Task objective » Would you print every entry below exactly as written, omitting the images?

# # # # # # #

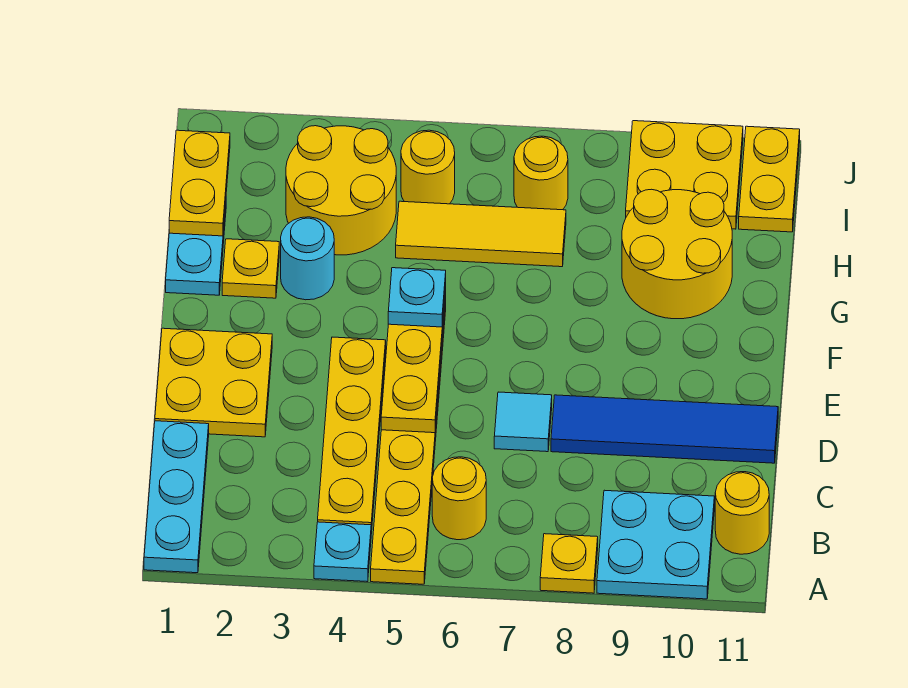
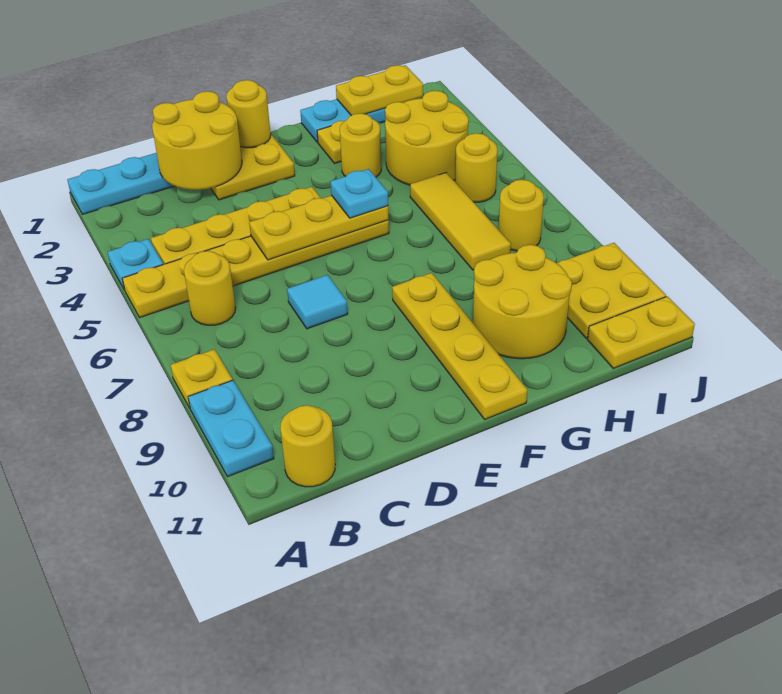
cyan plate A9:B10 level 1 -> cyan plate A9:A10 level 1
none -> yellow round brick C1:D2 level 2
blue tile D8:D11 level 1 -> none
none -> yellow round brick E1 level 2
none -> yellow plate F8:F11 level 1
cyan round brick G3 level 1 -> yellow round brick G3 level 1

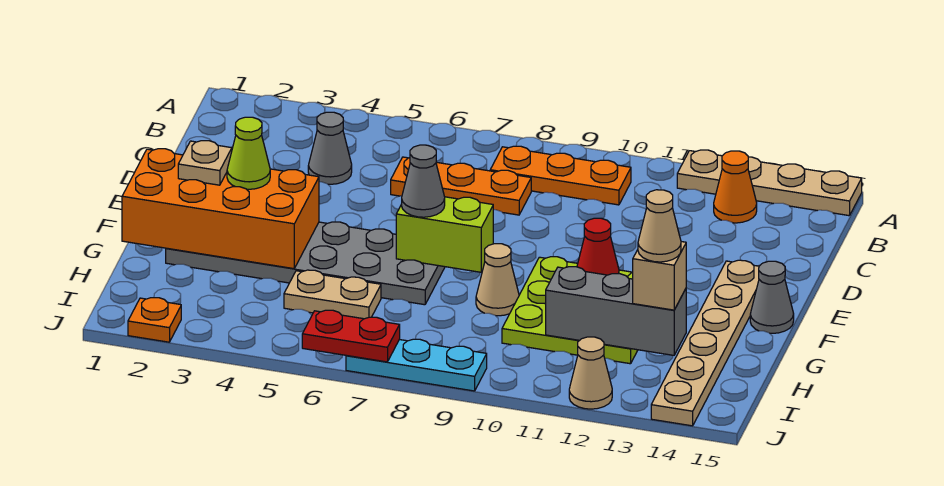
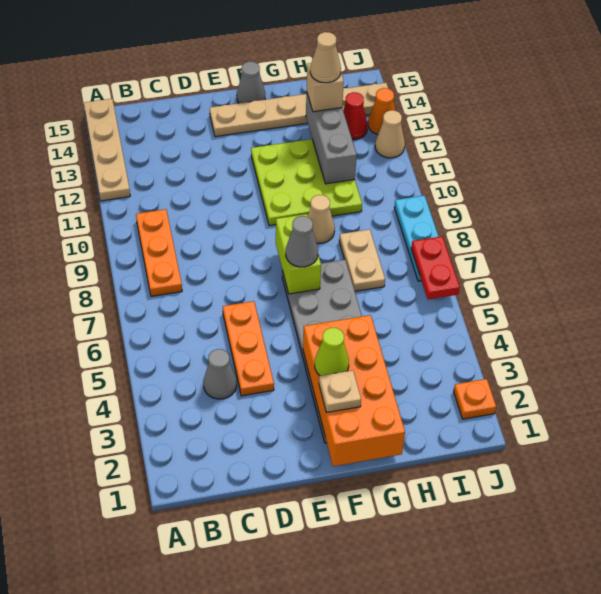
orange cone B13 level 1 -> orange cone J13 level 1
orange plate C6:C8 level 1 -> orange plate D4:D6 level 1
red cone F11 level 2 -> red cone I13 level 1
tan plate H5:H6 level 1 -> tan plate H7:H8 level 1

# # # # # # #

Answer to this task »
cyan plate A9:B10 level 1 -> cyan plate A9:A10 level 1
none -> yellow round brick C1:D2 level 2
blue tile D8:D11 level 1 -> none
none -> yellow round brick E1 level 2
none -> yellow plate F8:F11 level 1
cyan round brick G3 level 1 -> yellow round brick G3 level 1

orange cone B13 level 1 -> orange cone J13 level 1
orange plate C6:C8 level 1 -> orange plate D4:D6 level 1
red cone F11 level 2 -> red cone I13 level 1
tan plate H5:H6 level 1 -> tan plate H7:H8 level 1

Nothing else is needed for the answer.